Pictures do not belong in the copy; restate the records below word for word.

Segment Start: TASK INPUT

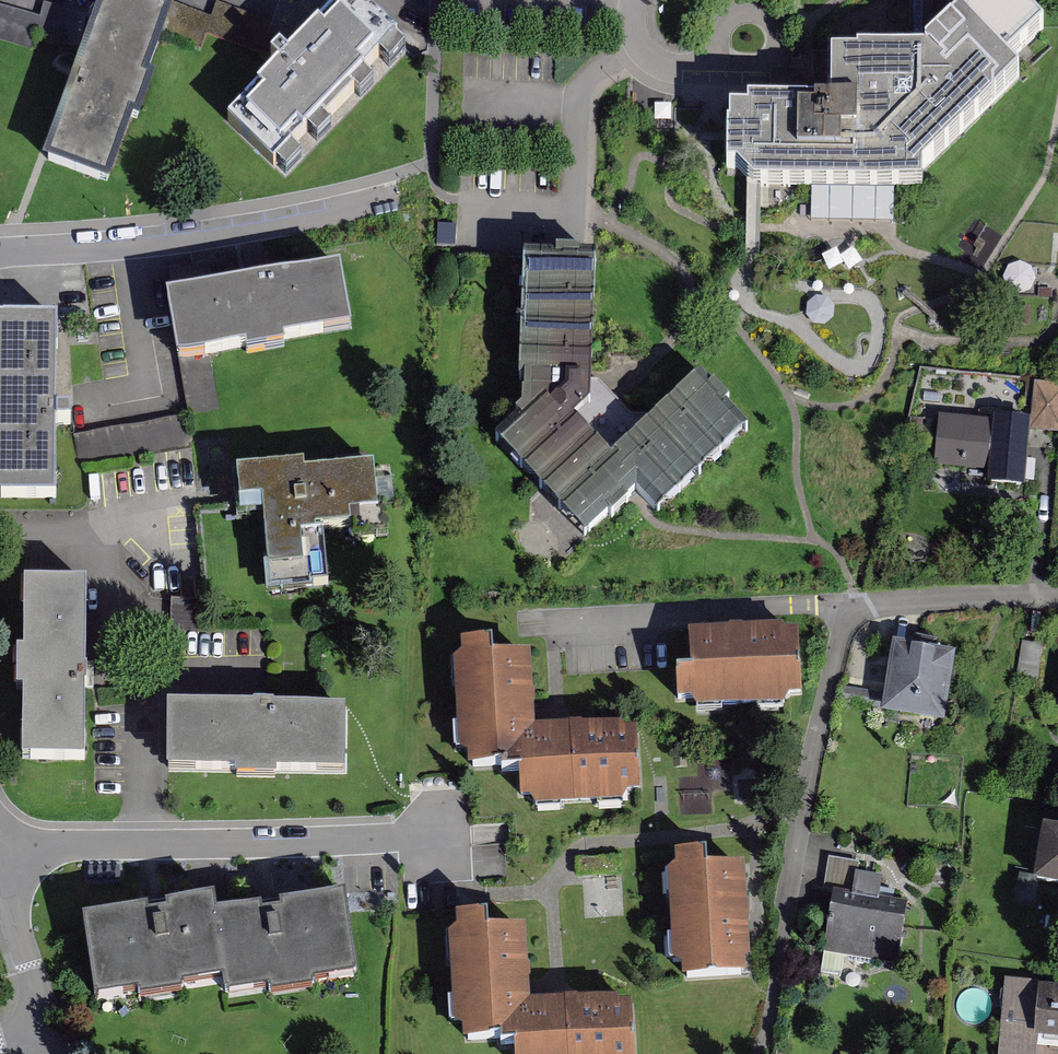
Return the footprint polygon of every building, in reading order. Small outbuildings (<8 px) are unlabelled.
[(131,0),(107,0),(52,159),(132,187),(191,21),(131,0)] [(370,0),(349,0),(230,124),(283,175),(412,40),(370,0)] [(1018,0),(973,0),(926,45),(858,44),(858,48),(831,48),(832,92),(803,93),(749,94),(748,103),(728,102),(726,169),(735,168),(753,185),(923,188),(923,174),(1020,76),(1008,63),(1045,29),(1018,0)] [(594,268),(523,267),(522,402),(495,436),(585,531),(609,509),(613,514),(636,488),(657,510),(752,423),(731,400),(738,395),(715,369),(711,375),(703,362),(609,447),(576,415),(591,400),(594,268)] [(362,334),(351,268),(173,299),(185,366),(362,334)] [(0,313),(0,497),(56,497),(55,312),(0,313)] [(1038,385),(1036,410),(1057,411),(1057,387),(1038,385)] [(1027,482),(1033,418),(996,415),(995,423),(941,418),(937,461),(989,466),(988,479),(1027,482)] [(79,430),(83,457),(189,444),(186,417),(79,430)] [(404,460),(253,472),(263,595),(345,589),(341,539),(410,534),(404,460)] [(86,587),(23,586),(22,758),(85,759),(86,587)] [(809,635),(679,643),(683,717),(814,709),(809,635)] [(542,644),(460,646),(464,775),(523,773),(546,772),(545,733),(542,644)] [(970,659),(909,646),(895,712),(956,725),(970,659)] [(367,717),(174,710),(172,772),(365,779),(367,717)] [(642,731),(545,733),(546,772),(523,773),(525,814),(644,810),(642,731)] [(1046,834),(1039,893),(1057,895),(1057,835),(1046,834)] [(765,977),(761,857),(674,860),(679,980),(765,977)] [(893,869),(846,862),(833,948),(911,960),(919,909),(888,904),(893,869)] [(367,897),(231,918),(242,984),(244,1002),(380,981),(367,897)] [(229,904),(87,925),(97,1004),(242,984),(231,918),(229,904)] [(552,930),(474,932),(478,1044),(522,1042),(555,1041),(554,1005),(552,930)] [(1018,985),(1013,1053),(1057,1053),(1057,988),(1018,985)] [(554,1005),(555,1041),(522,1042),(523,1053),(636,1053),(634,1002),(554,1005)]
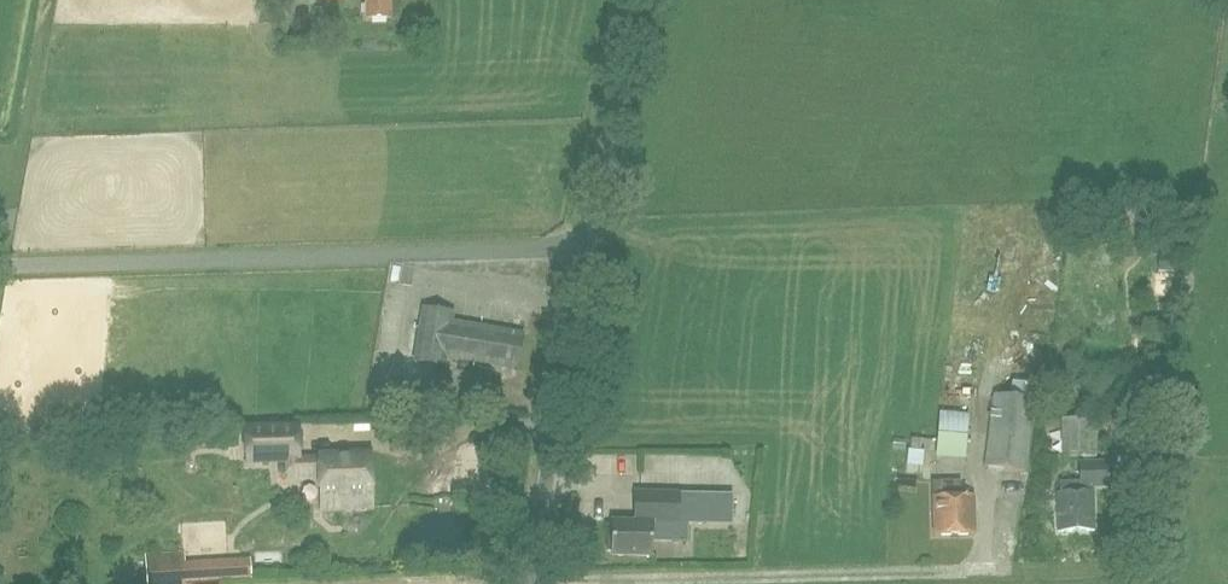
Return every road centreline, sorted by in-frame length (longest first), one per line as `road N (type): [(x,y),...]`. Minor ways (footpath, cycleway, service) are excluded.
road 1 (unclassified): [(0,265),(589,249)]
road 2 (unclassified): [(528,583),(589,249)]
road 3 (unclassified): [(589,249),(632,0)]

Segment End: TASK INPUT

ANSWER TO THE EXERCISE.
Return the footprint polygon of every building, in reading order. Small outbuildings (<8 px) are unlabelled.
[(131,0),(107,0),(52,159),(132,187),(191,21),(131,0)] [(370,0),(349,0),(230,124),(283,175),(412,40),(370,0)] [(1018,0),(973,0),(926,45),(858,44),(858,48),(831,48),(832,92),(803,93),(749,94),(748,103),(728,102),(726,169),(735,168),(753,185),(923,188),(923,174),(1020,76),(1008,63),(1045,29),(1018,0)] [(594,268),(523,267),(522,402),(495,436),(585,531),(609,509),(613,514),(636,488),(657,510),(752,423),(731,400),(738,395),(715,369),(711,375),(703,362),(609,447),(576,415),(591,400),(594,268)] [(362,334),(351,268),(173,299),(185,366),(362,334)] [(0,313),(0,497),(56,497),(55,312),(0,313)] [(1038,385),(1036,410),(1057,411),(1057,387),(1038,385)] [(1027,482),(1033,418),(996,415),(995,423),(941,418),(937,461),(989,466),(988,479),(1027,482)] [(79,430),(83,457),(189,444),(186,417),(79,430)] [(404,460),(253,472),(263,595),(345,589),(341,539),(410,534),(404,460)] [(86,587),(23,586),(22,758),(85,759),(86,587)] [(809,635),(679,643),(683,717),(814,709),(809,635)] [(542,644),(460,646),(464,775),(523,773),(546,772),(545,733),(542,644)] [(970,659),(909,646),(895,712),(956,725),(970,659)] [(367,717),(174,710),(172,772),(365,779),(367,717)] [(642,731),(545,733),(546,772),(523,773),(525,814),(644,810),(642,731)] [(1046,834),(1039,893),(1057,895),(1057,835),(1046,834)] [(765,977),(761,857),(674,860),(679,980),(765,977)] [(893,869),(846,862),(833,948),(911,960),(919,909),(888,904),(893,869)] [(367,897),(231,918),(242,984),(244,1002),(380,981),(367,897)] [(229,904),(87,925),(97,1004),(242,984),(231,918),(229,904)] [(552,930),(474,932),(478,1044),(522,1042),(555,1041),(554,1005),(552,930)] [(1018,985),(1013,1053),(1057,1053),(1057,988),(1018,985)] [(554,1005),(555,1041),(522,1042),(523,1053),(636,1053),(634,1002),(554,1005)]
Return every road centreline, sorted by in-frame length (longest first), one per line as `road N (type): [(x,y),...]`. Minor ways (footpath, cycleway, service) are excluded.
road 1 (unclassified): [(0,265),(589,249)]
road 2 (unclassified): [(528,583),(589,249)]
road 3 (unclassified): [(589,249),(632,0)]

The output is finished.